■ Aim of the exercise ■
Make an exact copy of the records that follow, with each picture omitted.

■ Records for the exercise ■
========================================
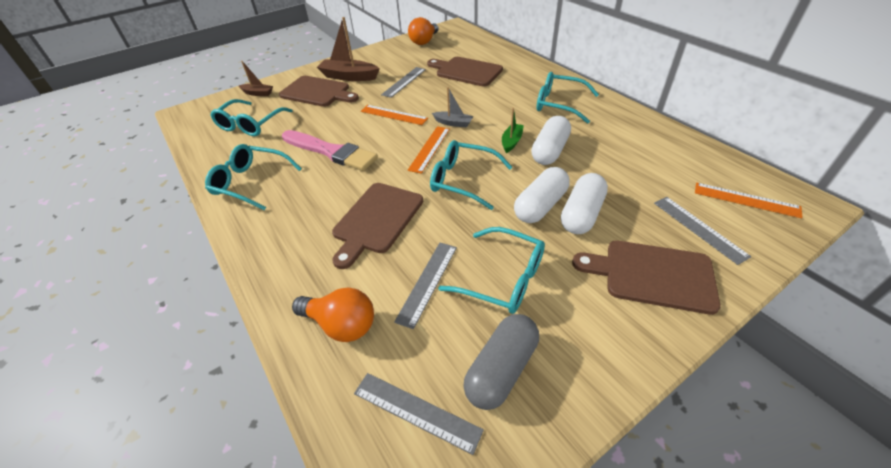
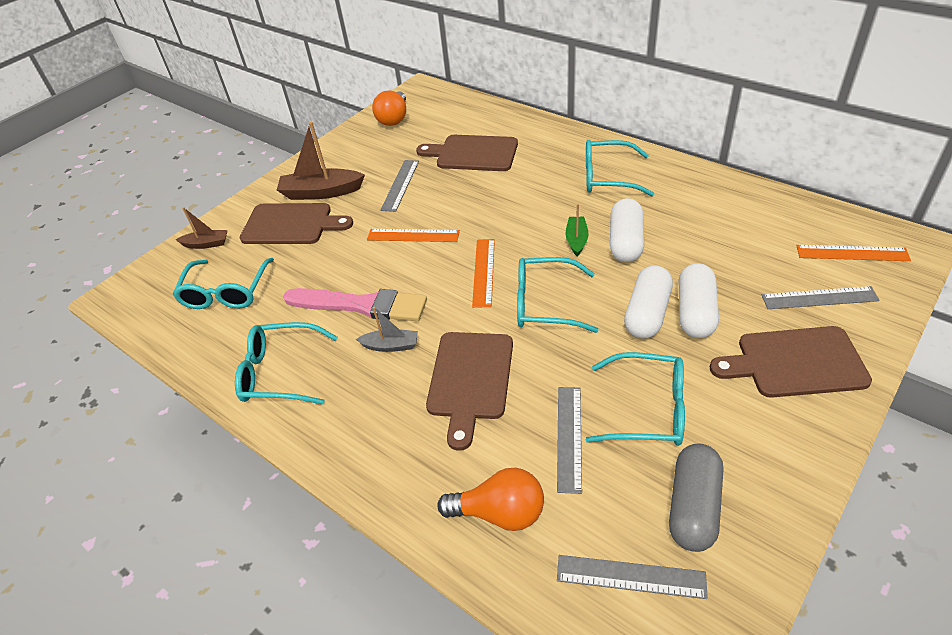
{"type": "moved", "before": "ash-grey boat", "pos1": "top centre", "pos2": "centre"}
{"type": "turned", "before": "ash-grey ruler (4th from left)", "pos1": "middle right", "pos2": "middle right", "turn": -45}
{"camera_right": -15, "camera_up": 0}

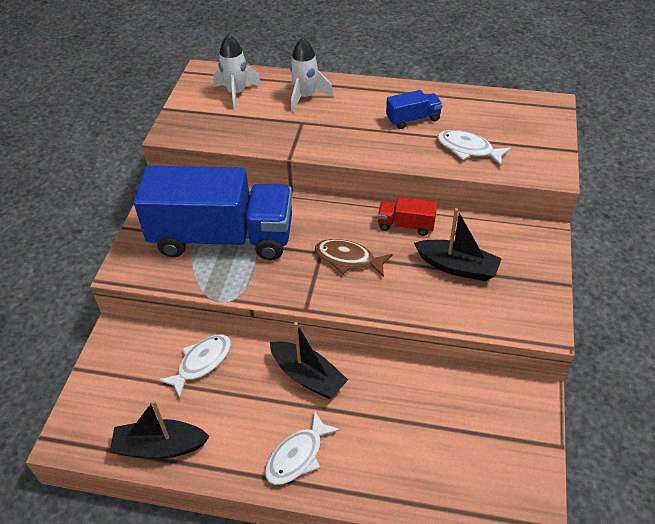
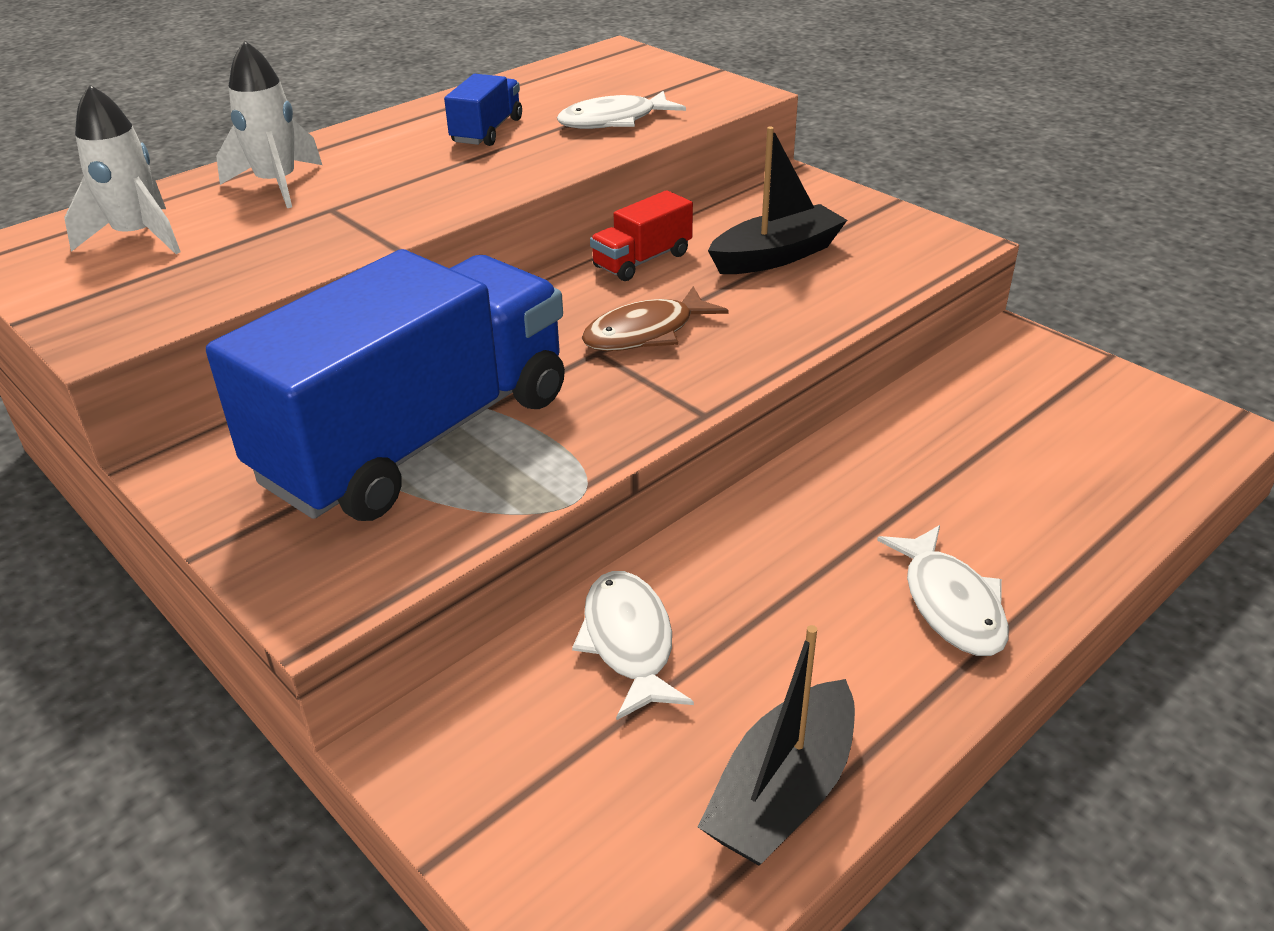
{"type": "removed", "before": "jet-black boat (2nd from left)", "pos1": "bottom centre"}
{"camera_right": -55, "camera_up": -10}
========================================
■ Output of the task ■
{"type": "moved", "before": "ash-grey boat", "pos1": "top centre", "pos2": "centre"}
{"type": "turned", "before": "ash-grey ruler (4th from left)", "pos1": "middle right", "pos2": "middle right", "turn": -45}
{"camera_right": -15, "camera_up": 0}

{"type": "removed", "before": "jet-black boat (2nd from left)", "pos1": "bottom centre"}
{"camera_right": -55, "camera_up": -10}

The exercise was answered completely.